*** Opening RECORDS FOR THIS TASK ***

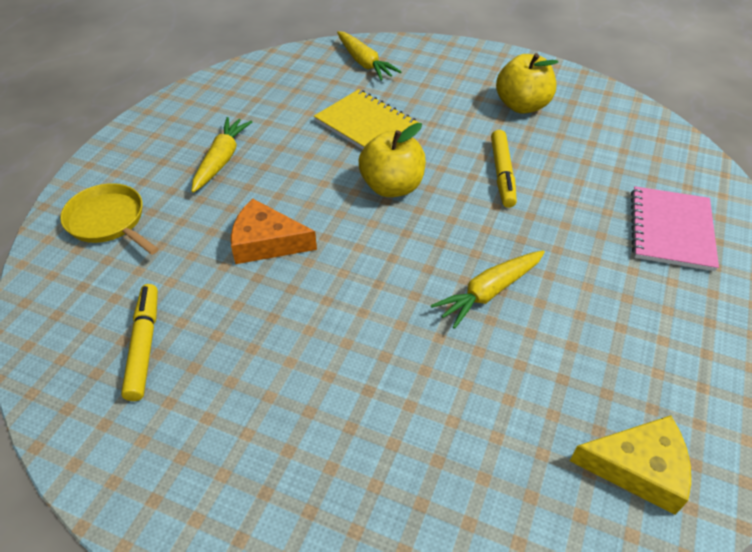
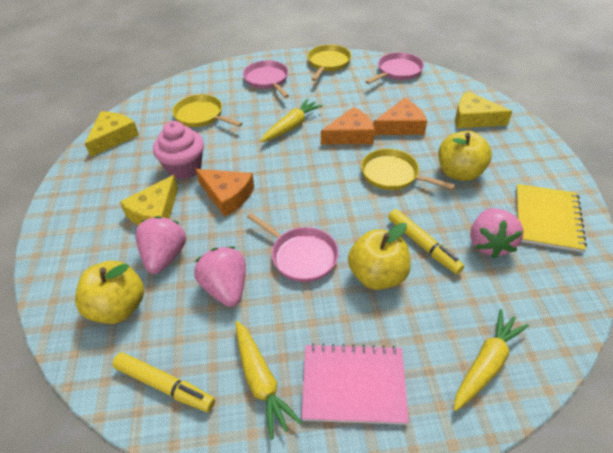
orange cheese: 1 -> 3
pink cupcake: 0 -> 1
pink pan: 0 -> 3
pink strawberry: 0 -> 3
yellow apple: 2 -> 3
yellow cheese: 1 -> 3
yellow pan: 1 -> 3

*** Closing RECORDS FOR THIS TASK ***

§ DESCRIPTION OF THE TASK
Write out, word for word, every line from the one containing "pink cupcake: 0 -> 1" through the last line of the records above.

§ SOLUTION
pink cupcake: 0 -> 1
pink pan: 0 -> 3
pink strawberry: 0 -> 3
yellow apple: 2 -> 3
yellow cheese: 1 -> 3
yellow pan: 1 -> 3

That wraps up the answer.